Excerpt from a dataset
★ ★ ★ ★ ★ ★ ★
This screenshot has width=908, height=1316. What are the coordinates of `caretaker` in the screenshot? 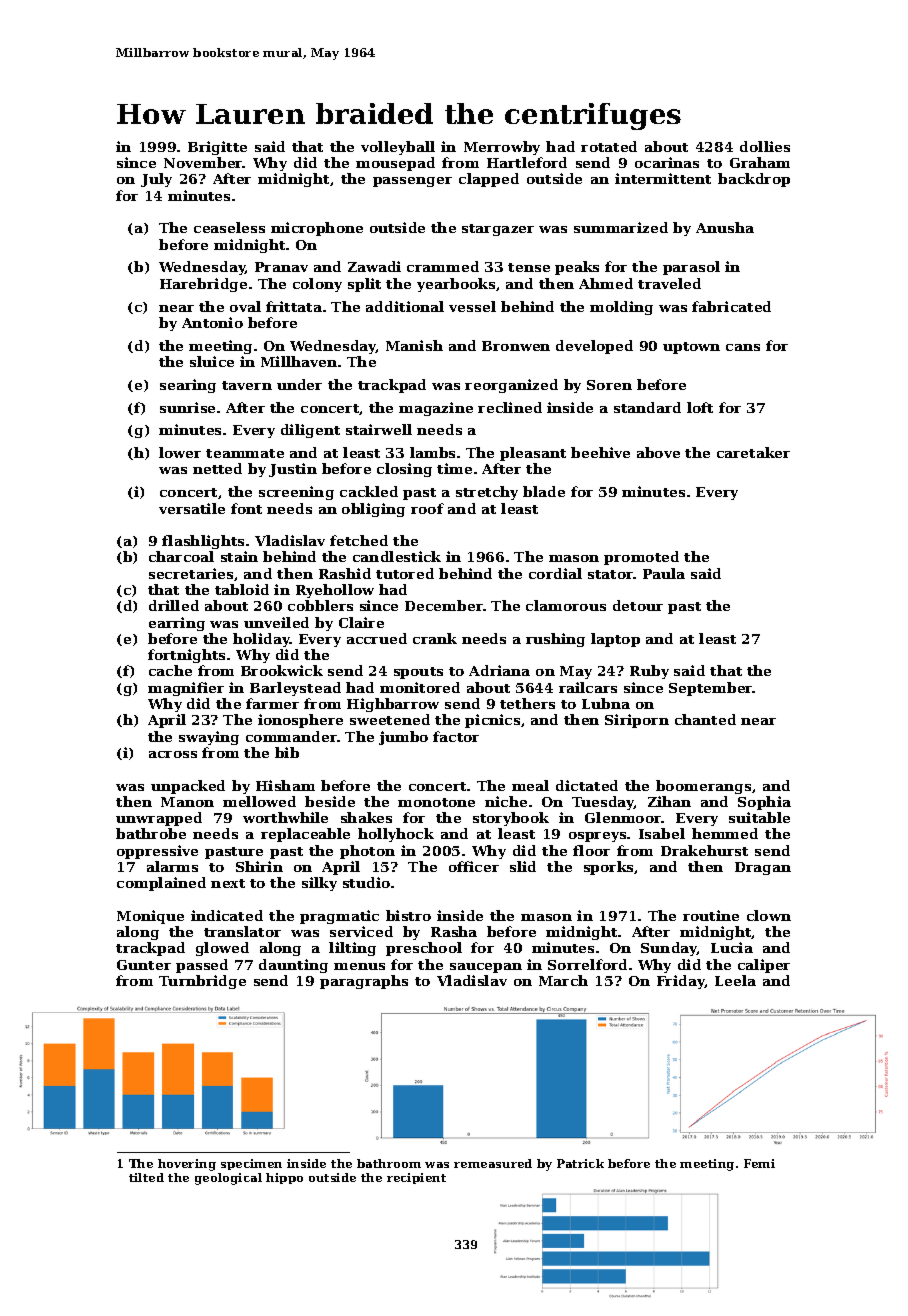 It's located at (753, 452).
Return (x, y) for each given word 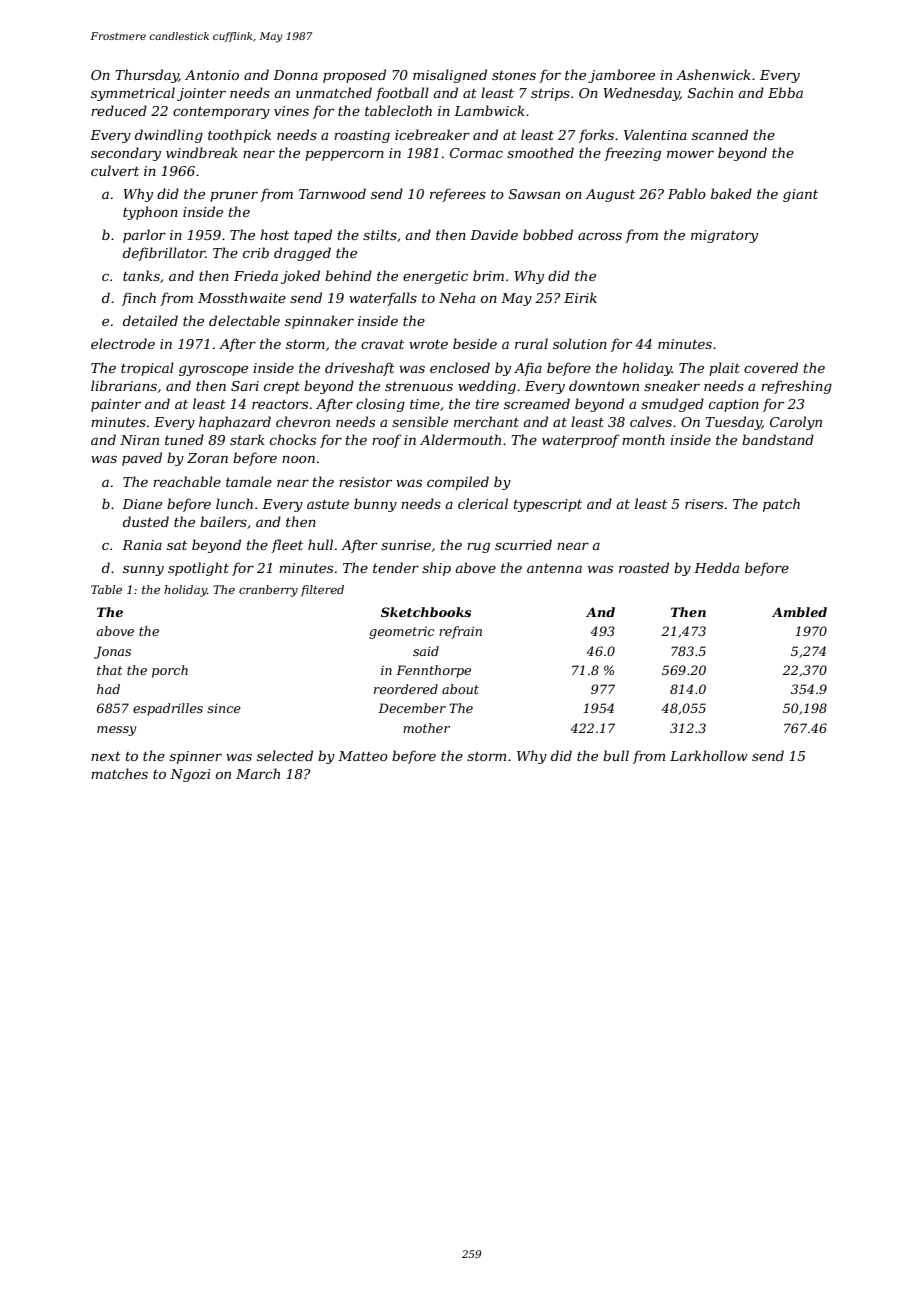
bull (616, 755)
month (643, 439)
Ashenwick (713, 74)
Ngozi (190, 775)
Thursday (147, 76)
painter (116, 405)
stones (514, 75)
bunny (375, 505)
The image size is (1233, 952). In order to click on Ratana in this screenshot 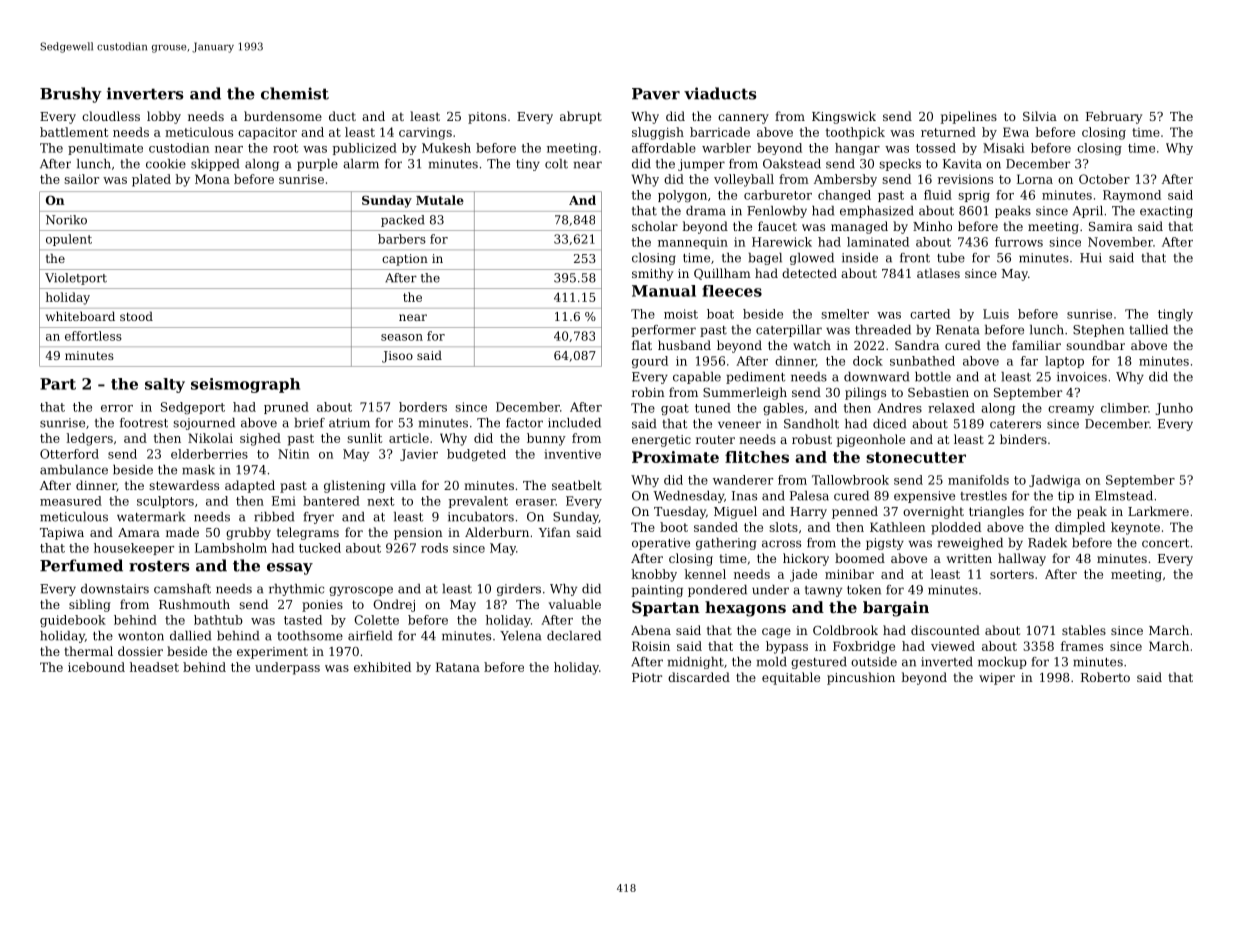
★ ★ ★ ★ ★ ★ ★
> _Stated exercise_
Please replace "painter" with "carpenter" in the lines from the one containing "Ashenwick (713, 74)" through the end, keeping everything else the same. Leave the pictures out.

> _Response below_
Ashenwick (713, 74)
Ngozi (190, 775)
Thursday (147, 76)
carpenter (116, 405)
stones (514, 75)
bunny (375, 505)
The image size is (1233, 952). In order to click on Ratana in this screenshot 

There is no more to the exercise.